Problem statement => Pick out each line of the source data below that contains the string "Singapore".

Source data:
_ _ _ _ _ _ _

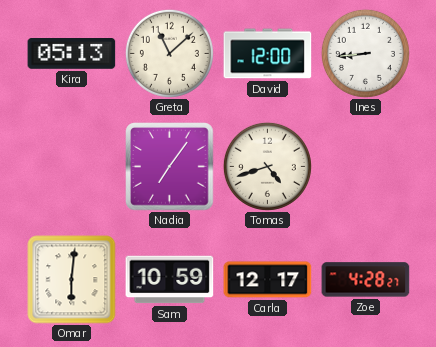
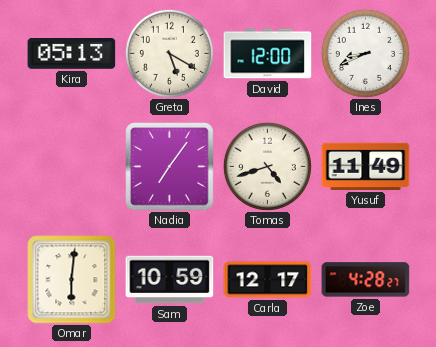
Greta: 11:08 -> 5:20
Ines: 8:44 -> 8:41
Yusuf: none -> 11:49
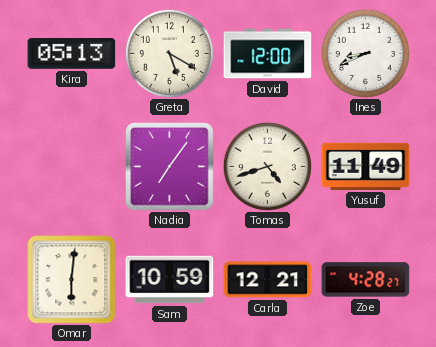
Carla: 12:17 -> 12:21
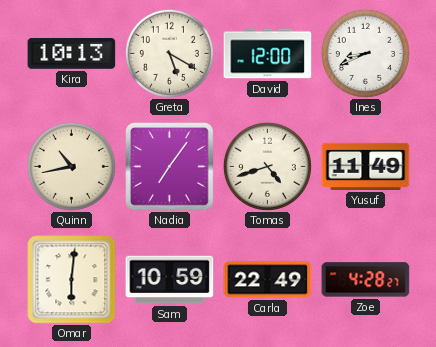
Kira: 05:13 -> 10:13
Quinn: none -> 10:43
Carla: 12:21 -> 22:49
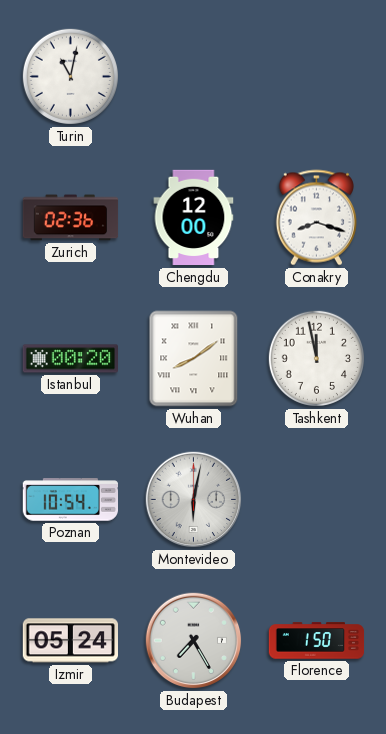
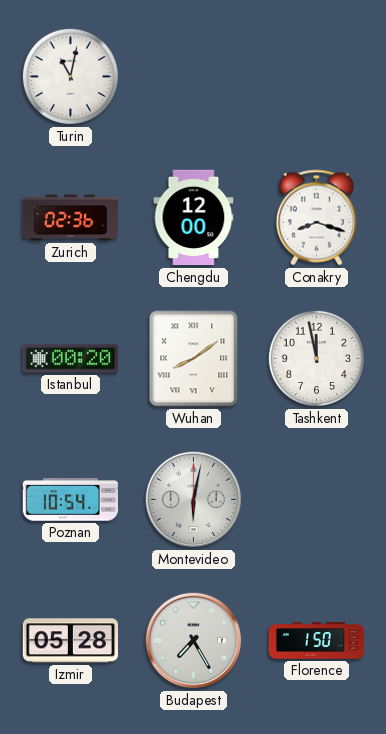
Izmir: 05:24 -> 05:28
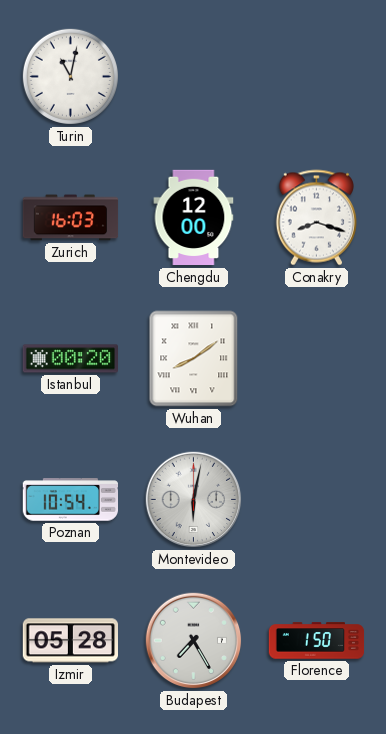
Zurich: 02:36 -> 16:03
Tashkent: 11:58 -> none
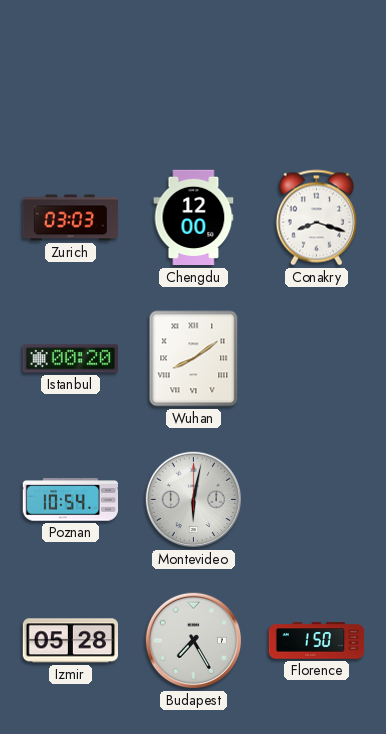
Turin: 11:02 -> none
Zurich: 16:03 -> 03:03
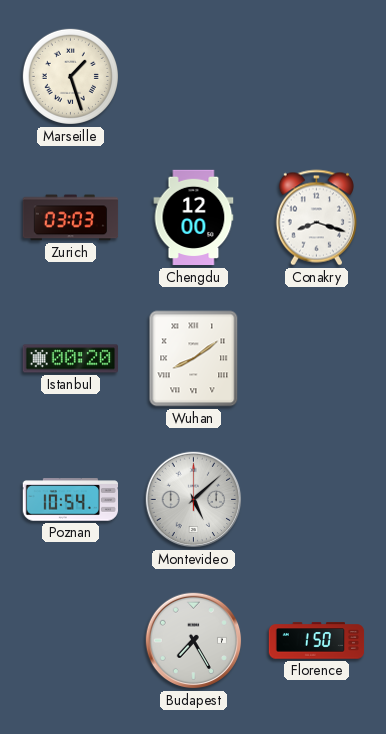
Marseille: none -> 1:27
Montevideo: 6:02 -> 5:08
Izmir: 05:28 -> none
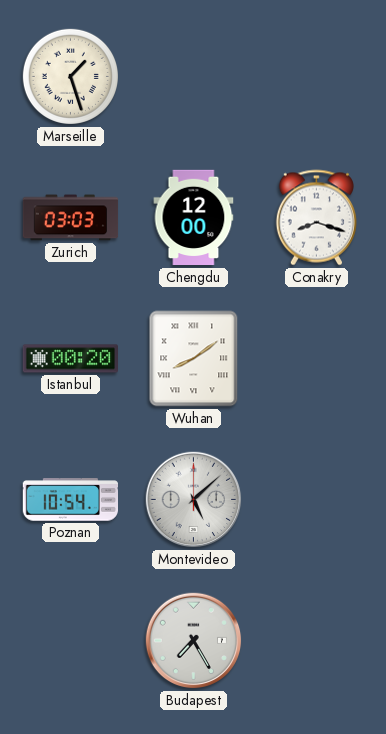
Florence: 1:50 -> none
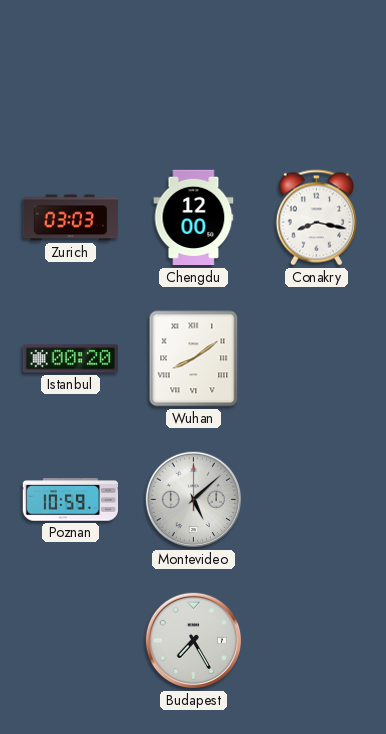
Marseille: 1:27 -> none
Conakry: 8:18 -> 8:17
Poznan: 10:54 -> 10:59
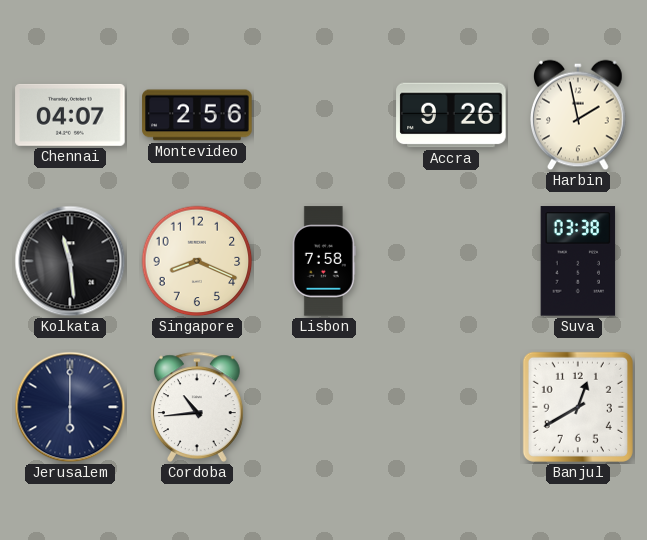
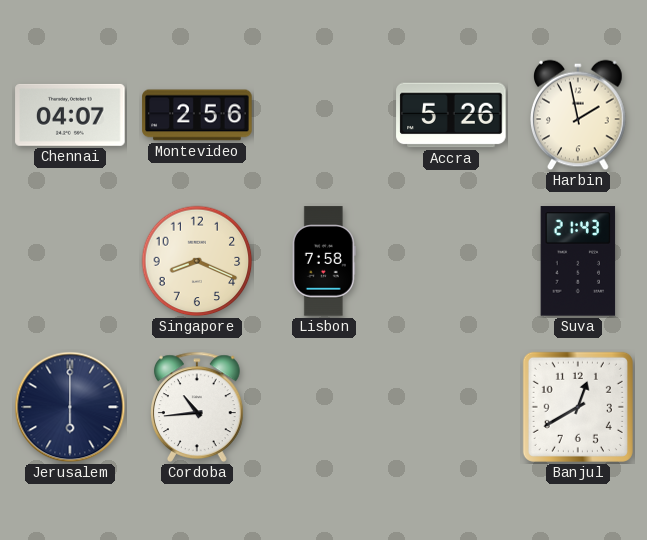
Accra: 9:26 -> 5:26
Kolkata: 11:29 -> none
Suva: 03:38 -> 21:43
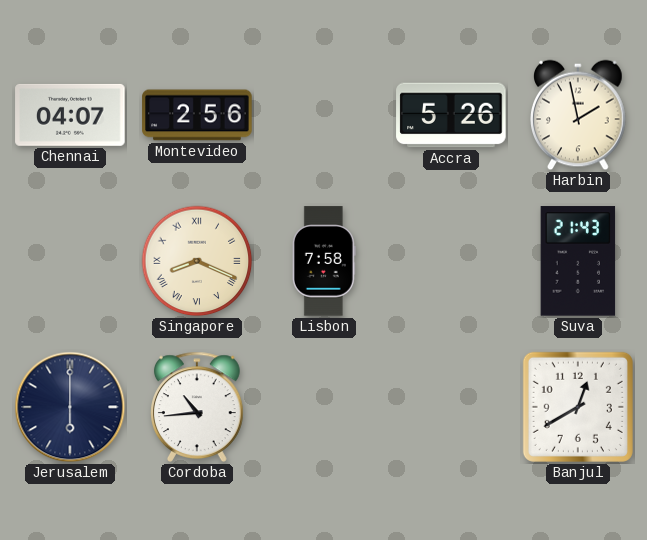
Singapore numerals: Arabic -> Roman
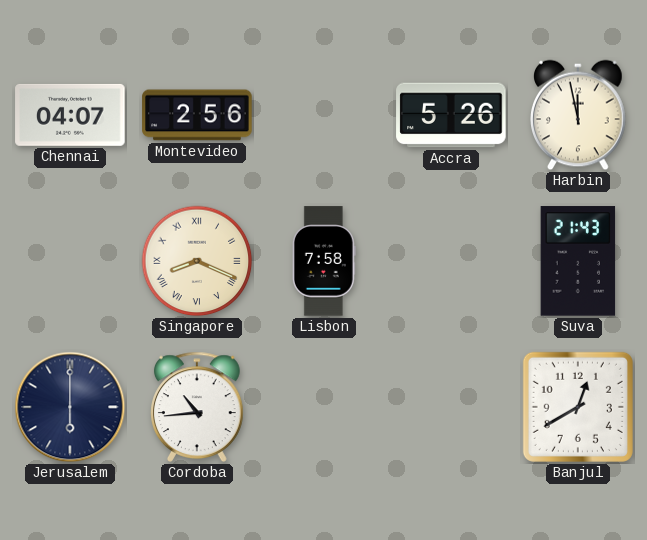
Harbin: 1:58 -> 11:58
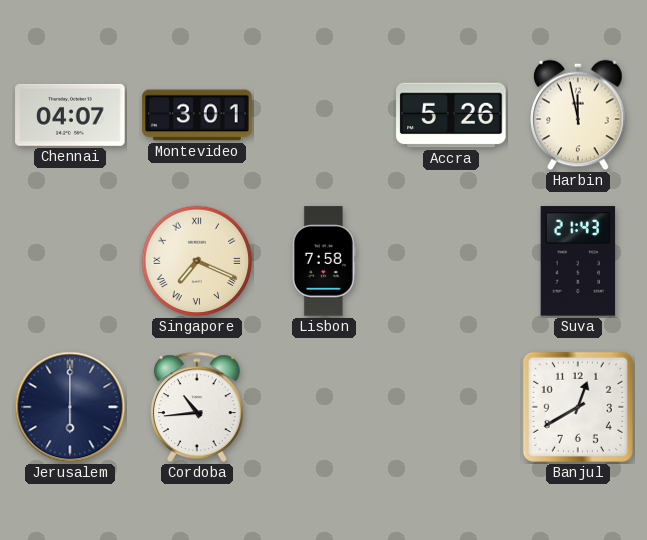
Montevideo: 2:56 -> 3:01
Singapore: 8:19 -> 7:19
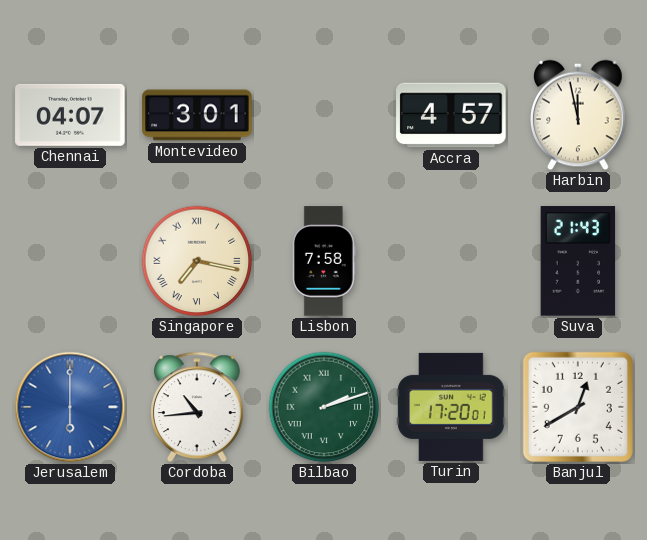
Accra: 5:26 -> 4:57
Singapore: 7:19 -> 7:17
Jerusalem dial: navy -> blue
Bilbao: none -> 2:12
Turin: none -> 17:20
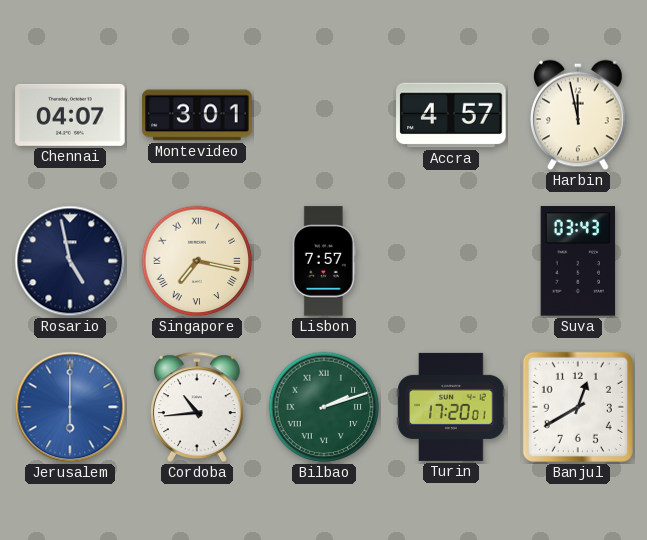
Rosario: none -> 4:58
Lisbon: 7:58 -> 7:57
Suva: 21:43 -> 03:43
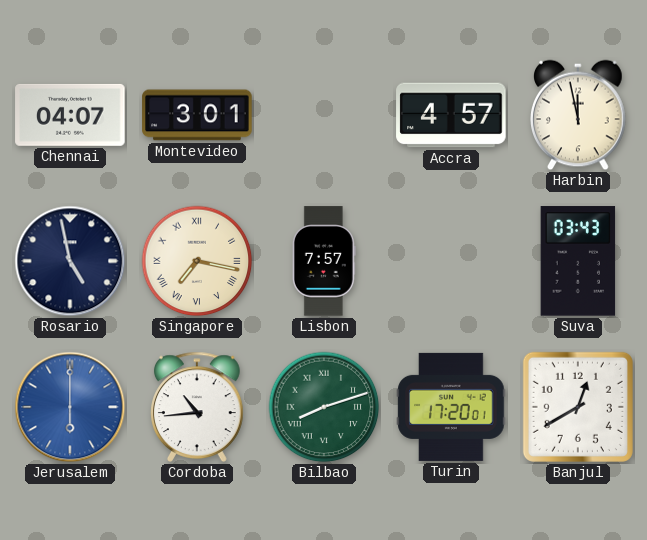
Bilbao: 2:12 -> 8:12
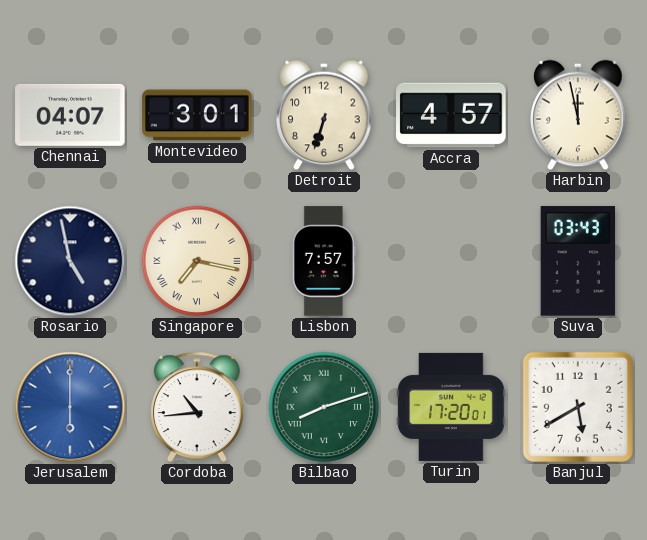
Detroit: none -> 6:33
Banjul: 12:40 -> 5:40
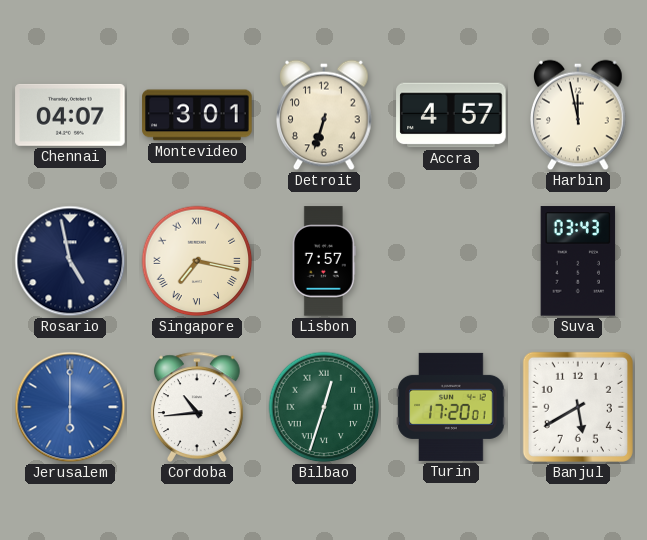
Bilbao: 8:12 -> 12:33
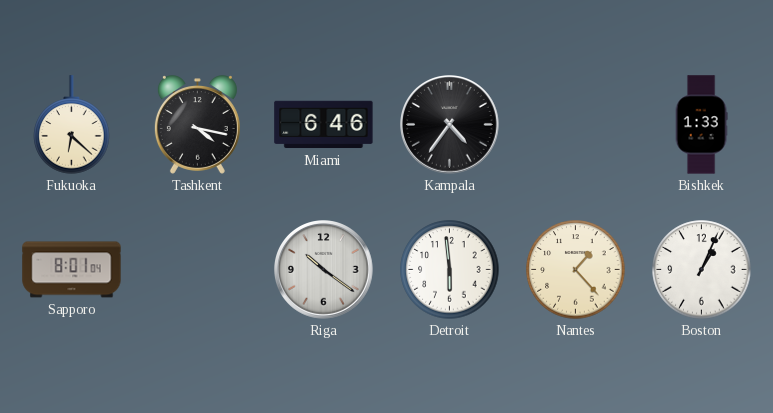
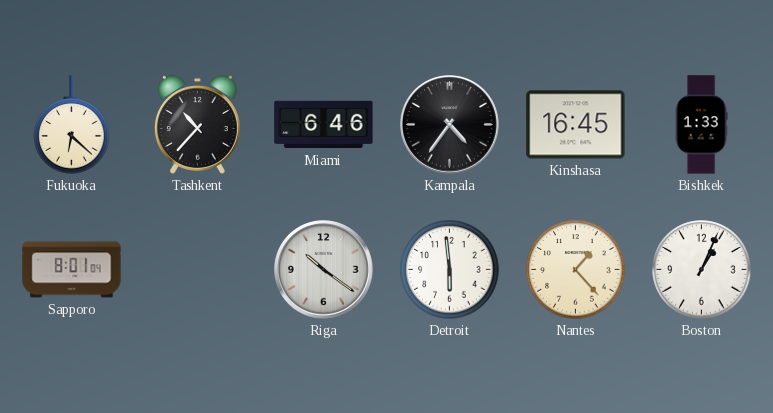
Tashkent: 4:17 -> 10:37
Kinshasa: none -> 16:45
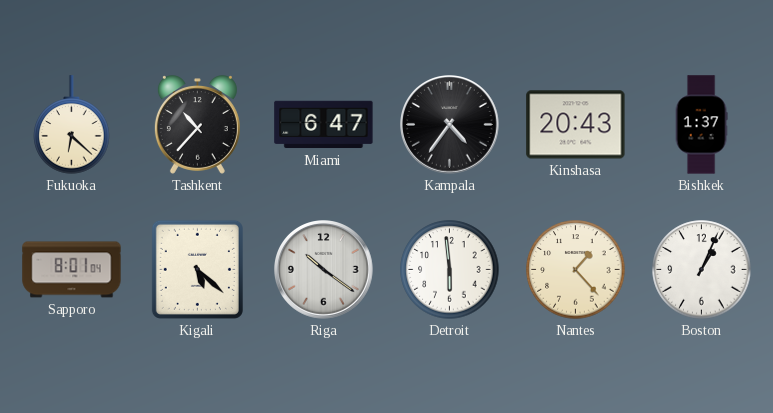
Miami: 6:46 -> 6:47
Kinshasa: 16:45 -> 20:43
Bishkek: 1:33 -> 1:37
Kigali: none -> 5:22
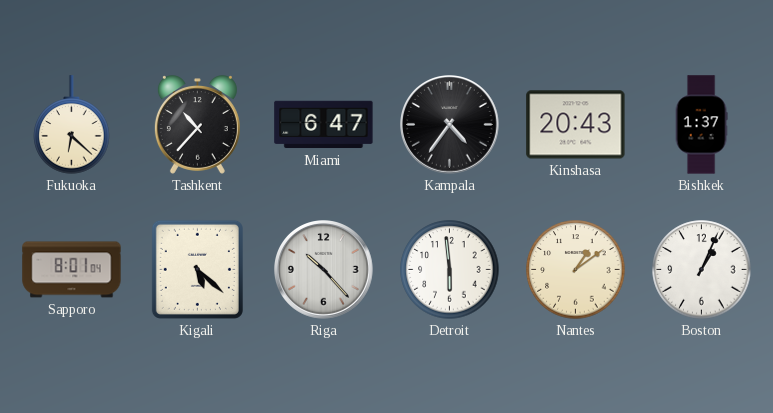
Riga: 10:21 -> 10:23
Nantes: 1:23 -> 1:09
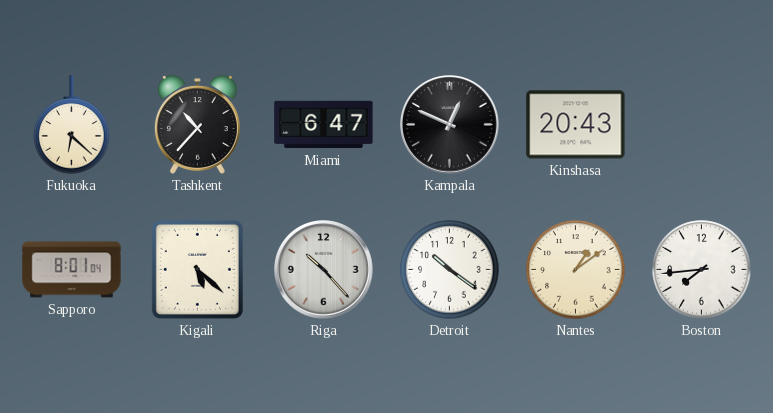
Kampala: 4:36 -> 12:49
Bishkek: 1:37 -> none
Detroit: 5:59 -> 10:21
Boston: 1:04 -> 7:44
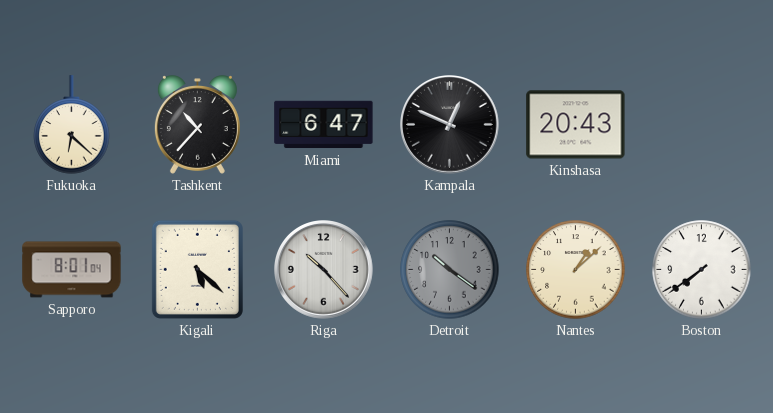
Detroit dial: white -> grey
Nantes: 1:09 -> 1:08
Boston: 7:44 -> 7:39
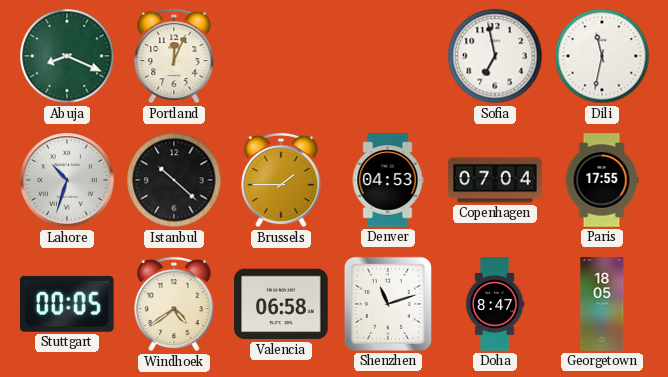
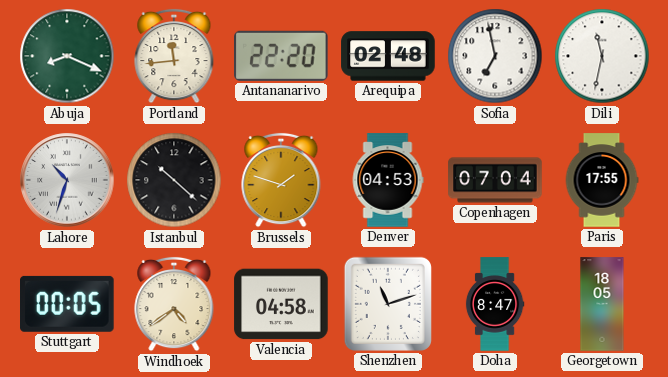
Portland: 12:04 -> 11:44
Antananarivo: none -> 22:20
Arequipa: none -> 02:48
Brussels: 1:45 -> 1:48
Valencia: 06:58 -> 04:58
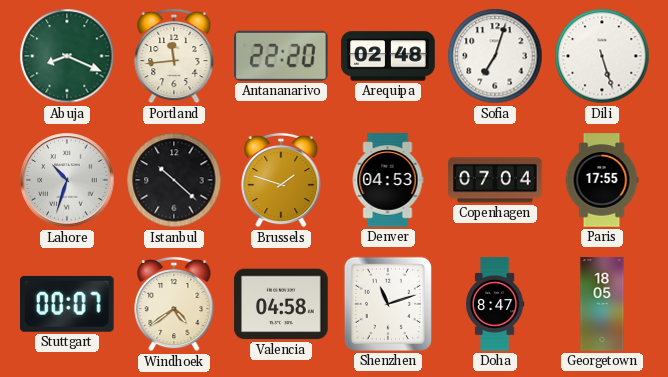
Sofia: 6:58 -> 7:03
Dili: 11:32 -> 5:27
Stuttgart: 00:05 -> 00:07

_ _ _ _ _ _ _

Completed task =>
Singapore numerals: Arabic -> Roman
Singapore: 8:19 -> 7:19
Singapore: 7:19 -> 7:17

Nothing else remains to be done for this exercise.